(MATERIAL PROVIDED)

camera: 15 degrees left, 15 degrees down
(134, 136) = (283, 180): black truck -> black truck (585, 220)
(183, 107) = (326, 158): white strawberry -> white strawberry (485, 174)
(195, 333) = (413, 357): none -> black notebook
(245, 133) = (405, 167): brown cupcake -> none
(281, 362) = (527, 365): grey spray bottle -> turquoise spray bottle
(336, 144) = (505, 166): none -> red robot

---

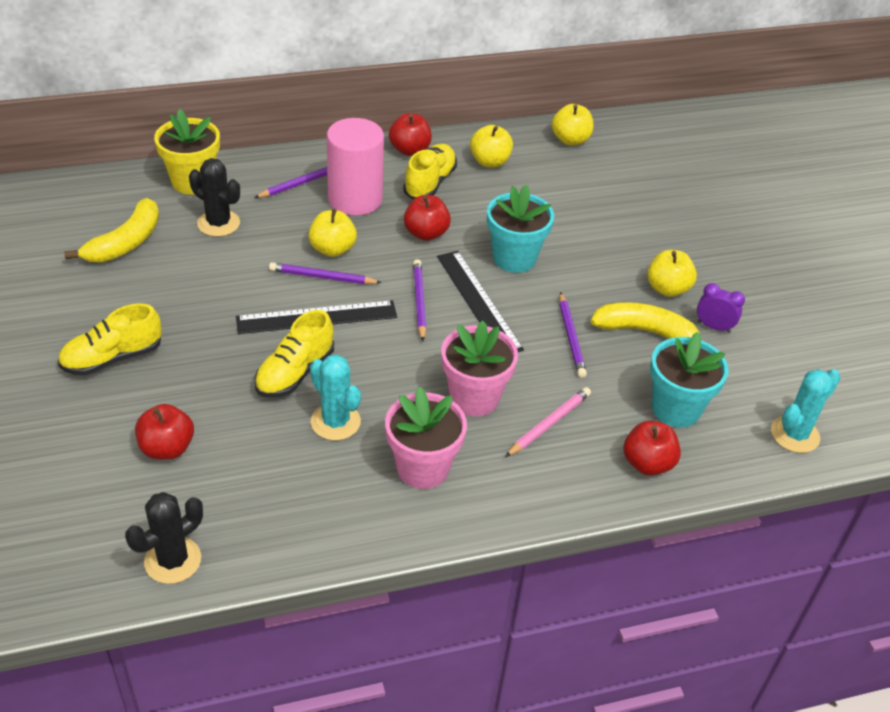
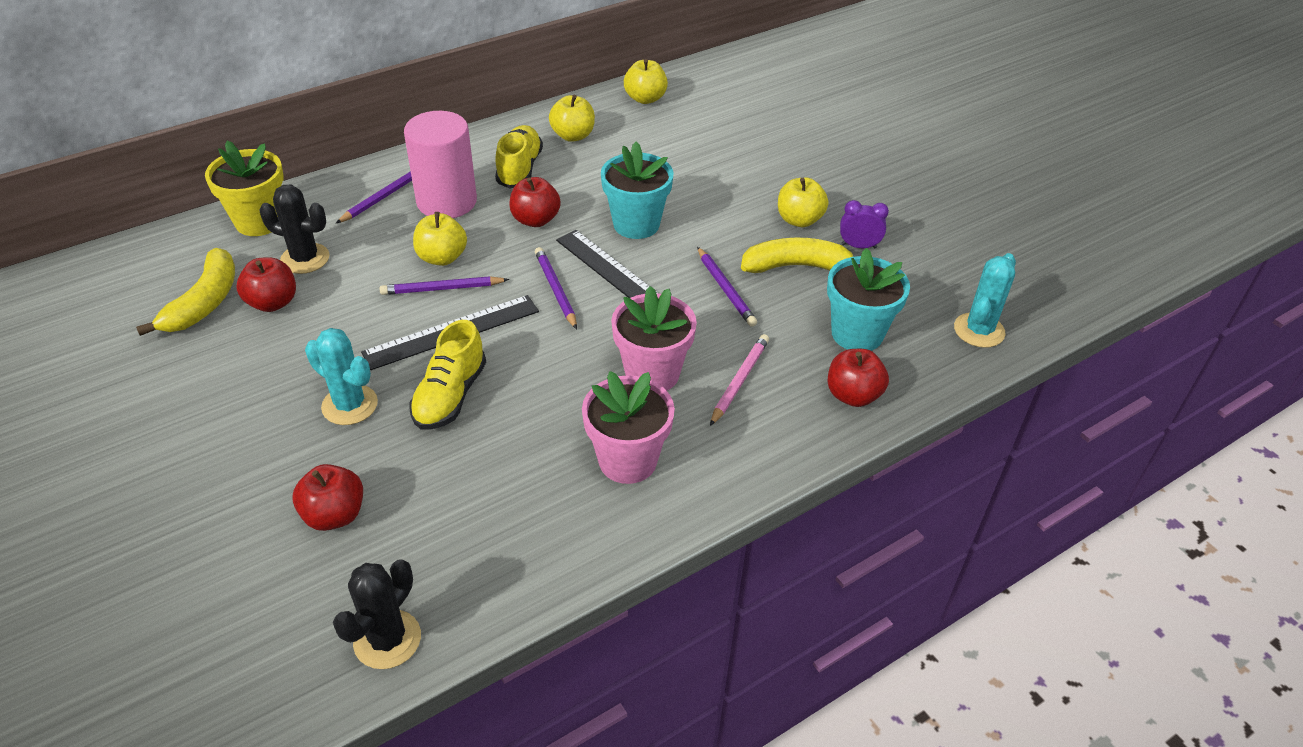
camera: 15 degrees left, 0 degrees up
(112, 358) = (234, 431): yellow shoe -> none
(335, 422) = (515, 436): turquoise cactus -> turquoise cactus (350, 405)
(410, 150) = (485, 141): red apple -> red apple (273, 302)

(YOUR OBJECTIVE)
The lines above starting at the one that contains "(281, 362) = (527, 365): grey" and ending at the one that contains "(336, 144) = (505, 166): none -> red robot" must be transcribed exactly, and no other lines may appear.

(ANSWER SECTION)
(281, 362) = (527, 365): grey spray bottle -> turquoise spray bottle
(336, 144) = (505, 166): none -> red robot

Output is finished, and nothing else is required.